PROBLEM REQUIREMENTS:
Reproduce the listing that follows, unchanged and complete.

Segment Start: DATA EXTRACTS

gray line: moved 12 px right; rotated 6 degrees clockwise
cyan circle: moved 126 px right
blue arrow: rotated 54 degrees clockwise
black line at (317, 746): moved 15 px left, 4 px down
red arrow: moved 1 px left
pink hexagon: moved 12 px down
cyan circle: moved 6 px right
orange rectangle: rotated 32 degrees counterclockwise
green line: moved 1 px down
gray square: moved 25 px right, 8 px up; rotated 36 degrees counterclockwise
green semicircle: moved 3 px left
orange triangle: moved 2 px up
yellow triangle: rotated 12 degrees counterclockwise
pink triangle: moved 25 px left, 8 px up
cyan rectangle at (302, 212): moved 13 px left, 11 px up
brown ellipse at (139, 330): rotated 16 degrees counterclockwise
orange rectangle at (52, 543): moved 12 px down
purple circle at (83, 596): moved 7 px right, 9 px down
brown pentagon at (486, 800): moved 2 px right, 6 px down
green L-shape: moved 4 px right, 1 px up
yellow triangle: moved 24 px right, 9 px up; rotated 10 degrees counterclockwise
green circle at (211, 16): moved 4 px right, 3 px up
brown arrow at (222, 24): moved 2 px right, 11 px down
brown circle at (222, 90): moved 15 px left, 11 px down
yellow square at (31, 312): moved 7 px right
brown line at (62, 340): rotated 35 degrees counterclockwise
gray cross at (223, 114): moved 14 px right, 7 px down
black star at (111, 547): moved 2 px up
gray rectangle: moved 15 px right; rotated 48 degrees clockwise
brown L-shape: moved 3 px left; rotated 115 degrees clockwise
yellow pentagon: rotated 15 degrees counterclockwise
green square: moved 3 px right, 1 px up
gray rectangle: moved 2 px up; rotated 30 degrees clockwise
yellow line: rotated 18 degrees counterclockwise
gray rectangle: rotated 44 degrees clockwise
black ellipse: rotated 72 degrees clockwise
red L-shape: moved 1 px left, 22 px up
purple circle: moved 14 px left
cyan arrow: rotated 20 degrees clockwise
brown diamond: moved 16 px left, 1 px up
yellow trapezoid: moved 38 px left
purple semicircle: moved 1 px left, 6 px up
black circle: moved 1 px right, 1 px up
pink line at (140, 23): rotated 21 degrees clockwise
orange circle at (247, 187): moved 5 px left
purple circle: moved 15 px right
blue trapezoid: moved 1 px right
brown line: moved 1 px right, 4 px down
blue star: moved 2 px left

Segment End: DATA EXTRACTS

WRITTEN RESPONSE:
gray line: moved 12 px right; rotated 6 degrees clockwise
cyan circle: moved 126 px right
blue arrow: rotated 54 degrees clockwise
black line at (317, 746): moved 15 px left, 4 px down
red arrow: moved 1 px left
pink hexagon: moved 12 px down
cyan circle: moved 6 px right
orange rectangle: rotated 32 degrees counterclockwise
green line: moved 1 px down
gray square: moved 25 px right, 8 px up; rotated 36 degrees counterclockwise
green semicircle: moved 3 px left
orange triangle: moved 2 px up
yellow triangle: rotated 12 degrees counterclockwise
pink triangle: moved 25 px left, 8 px up
cyan rectangle at (302, 212): moved 13 px left, 11 px up
brown ellipse at (139, 330): rotated 16 degrees counterclockwise
orange rectangle at (52, 543): moved 12 px down
purple circle at (83, 596): moved 7 px right, 9 px down
brown pentagon at (486, 800): moved 2 px right, 6 px down
green L-shape: moved 4 px right, 1 px up
yellow triangle: moved 24 px right, 9 px up; rotated 10 degrees counterclockwise
green circle at (211, 16): moved 4 px right, 3 px up
brown arrow at (222, 24): moved 2 px right, 11 px down
brown circle at (222, 90): moved 15 px left, 11 px down
yellow square at (31, 312): moved 7 px right
brown line at (62, 340): rotated 35 degrees counterclockwise
gray cross at (223, 114): moved 14 px right, 7 px down
black star at (111, 547): moved 2 px up
gray rectangle: moved 15 px right; rotated 48 degrees clockwise
brown L-shape: moved 3 px left; rotated 115 degrees clockwise
yellow pentagon: rotated 15 degrees counterclockwise
green square: moved 3 px right, 1 px up
gray rectangle: moved 2 px up; rotated 30 degrees clockwise
yellow line: rotated 18 degrees counterclockwise
gray rectangle: rotated 44 degrees clockwise
black ellipse: rotated 72 degrees clockwise
red L-shape: moved 1 px left, 22 px up
purple circle: moved 14 px left
cyan arrow: rotated 20 degrees clockwise
brown diamond: moved 16 px left, 1 px up
yellow trapezoid: moved 38 px left
purple semicircle: moved 1 px left, 6 px up
black circle: moved 1 px right, 1 px up
pink line at (140, 23): rotated 21 degrees clockwise
orange circle at (247, 187): moved 5 px left
purple circle: moved 15 px right
blue trapezoid: moved 1 px right
brown line: moved 1 px right, 4 px down
blue star: moved 2 px left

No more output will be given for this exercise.